(Records from a data source)
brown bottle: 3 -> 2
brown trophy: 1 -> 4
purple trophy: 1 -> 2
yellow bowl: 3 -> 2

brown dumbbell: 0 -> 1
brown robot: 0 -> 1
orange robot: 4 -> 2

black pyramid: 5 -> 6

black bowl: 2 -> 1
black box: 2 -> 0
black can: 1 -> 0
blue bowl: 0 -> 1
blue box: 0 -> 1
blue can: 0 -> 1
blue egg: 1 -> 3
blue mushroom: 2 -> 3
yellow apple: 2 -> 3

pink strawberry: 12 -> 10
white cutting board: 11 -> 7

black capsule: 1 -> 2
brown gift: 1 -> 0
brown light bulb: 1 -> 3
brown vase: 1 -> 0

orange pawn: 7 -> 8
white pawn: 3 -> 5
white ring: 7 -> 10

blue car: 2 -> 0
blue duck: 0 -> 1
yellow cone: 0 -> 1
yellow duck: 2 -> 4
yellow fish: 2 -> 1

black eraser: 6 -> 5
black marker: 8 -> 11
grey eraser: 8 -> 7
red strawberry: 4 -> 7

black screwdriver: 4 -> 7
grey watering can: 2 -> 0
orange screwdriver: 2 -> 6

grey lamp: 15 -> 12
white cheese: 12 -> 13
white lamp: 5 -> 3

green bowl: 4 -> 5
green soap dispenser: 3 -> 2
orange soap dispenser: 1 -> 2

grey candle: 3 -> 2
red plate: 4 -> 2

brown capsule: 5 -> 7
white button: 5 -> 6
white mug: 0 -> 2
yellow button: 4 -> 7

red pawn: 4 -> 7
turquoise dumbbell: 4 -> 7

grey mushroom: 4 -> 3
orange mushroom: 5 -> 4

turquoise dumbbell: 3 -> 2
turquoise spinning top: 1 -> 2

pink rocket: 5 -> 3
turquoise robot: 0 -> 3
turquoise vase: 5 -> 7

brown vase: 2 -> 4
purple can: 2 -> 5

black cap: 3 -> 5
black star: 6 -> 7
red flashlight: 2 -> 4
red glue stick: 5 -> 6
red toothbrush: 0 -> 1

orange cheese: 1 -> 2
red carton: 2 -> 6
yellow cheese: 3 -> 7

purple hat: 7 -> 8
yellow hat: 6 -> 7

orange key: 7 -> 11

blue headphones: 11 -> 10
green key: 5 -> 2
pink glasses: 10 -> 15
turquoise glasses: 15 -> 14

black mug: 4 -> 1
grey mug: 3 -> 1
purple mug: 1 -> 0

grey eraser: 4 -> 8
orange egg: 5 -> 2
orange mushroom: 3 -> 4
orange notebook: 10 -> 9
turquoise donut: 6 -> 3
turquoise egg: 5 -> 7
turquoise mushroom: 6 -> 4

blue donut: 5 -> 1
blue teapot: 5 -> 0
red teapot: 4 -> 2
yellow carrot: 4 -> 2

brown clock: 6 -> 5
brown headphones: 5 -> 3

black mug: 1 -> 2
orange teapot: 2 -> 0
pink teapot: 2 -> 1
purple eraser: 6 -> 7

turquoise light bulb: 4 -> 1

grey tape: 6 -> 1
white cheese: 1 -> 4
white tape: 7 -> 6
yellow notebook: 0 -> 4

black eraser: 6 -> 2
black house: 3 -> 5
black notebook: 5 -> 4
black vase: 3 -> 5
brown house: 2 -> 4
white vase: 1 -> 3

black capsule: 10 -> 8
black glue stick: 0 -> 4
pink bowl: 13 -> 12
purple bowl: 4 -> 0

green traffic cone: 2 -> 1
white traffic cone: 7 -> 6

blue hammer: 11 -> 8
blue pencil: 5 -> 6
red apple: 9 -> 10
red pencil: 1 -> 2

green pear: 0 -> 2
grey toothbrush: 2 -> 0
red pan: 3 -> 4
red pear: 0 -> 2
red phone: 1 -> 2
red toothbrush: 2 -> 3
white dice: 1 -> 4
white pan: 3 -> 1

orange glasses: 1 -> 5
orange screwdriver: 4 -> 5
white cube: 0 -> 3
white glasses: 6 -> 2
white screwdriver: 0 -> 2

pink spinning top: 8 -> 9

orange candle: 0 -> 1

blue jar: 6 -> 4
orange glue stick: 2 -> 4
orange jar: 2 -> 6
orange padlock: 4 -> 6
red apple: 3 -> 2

Work to complete »
Above are the records; print exactly the lines from the line with "brown vase: 1 -> 0" to the line with "orange teapot: 2 -> 0", including both, and nothing else.

Exercise result »
brown vase: 1 -> 0

orange pawn: 7 -> 8
white pawn: 3 -> 5
white ring: 7 -> 10

blue car: 2 -> 0
blue duck: 0 -> 1
yellow cone: 0 -> 1
yellow duck: 2 -> 4
yellow fish: 2 -> 1

black eraser: 6 -> 5
black marker: 8 -> 11
grey eraser: 8 -> 7
red strawberry: 4 -> 7

black screwdriver: 4 -> 7
grey watering can: 2 -> 0
orange screwdriver: 2 -> 6

grey lamp: 15 -> 12
white cheese: 12 -> 13
white lamp: 5 -> 3

green bowl: 4 -> 5
green soap dispenser: 3 -> 2
orange soap dispenser: 1 -> 2

grey candle: 3 -> 2
red plate: 4 -> 2

brown capsule: 5 -> 7
white button: 5 -> 6
white mug: 0 -> 2
yellow button: 4 -> 7

red pawn: 4 -> 7
turquoise dumbbell: 4 -> 7

grey mushroom: 4 -> 3
orange mushroom: 5 -> 4

turquoise dumbbell: 3 -> 2
turquoise spinning top: 1 -> 2

pink rocket: 5 -> 3
turquoise robot: 0 -> 3
turquoise vase: 5 -> 7

brown vase: 2 -> 4
purple can: 2 -> 5

black cap: 3 -> 5
black star: 6 -> 7
red flashlight: 2 -> 4
red glue stick: 5 -> 6
red toothbrush: 0 -> 1

orange cheese: 1 -> 2
red carton: 2 -> 6
yellow cheese: 3 -> 7

purple hat: 7 -> 8
yellow hat: 6 -> 7

orange key: 7 -> 11

blue headphones: 11 -> 10
green key: 5 -> 2
pink glasses: 10 -> 15
turquoise glasses: 15 -> 14

black mug: 4 -> 1
grey mug: 3 -> 1
purple mug: 1 -> 0

grey eraser: 4 -> 8
orange egg: 5 -> 2
orange mushroom: 3 -> 4
orange notebook: 10 -> 9
turquoise donut: 6 -> 3
turquoise egg: 5 -> 7
turquoise mushroom: 6 -> 4

blue donut: 5 -> 1
blue teapot: 5 -> 0
red teapot: 4 -> 2
yellow carrot: 4 -> 2

brown clock: 6 -> 5
brown headphones: 5 -> 3

black mug: 1 -> 2
orange teapot: 2 -> 0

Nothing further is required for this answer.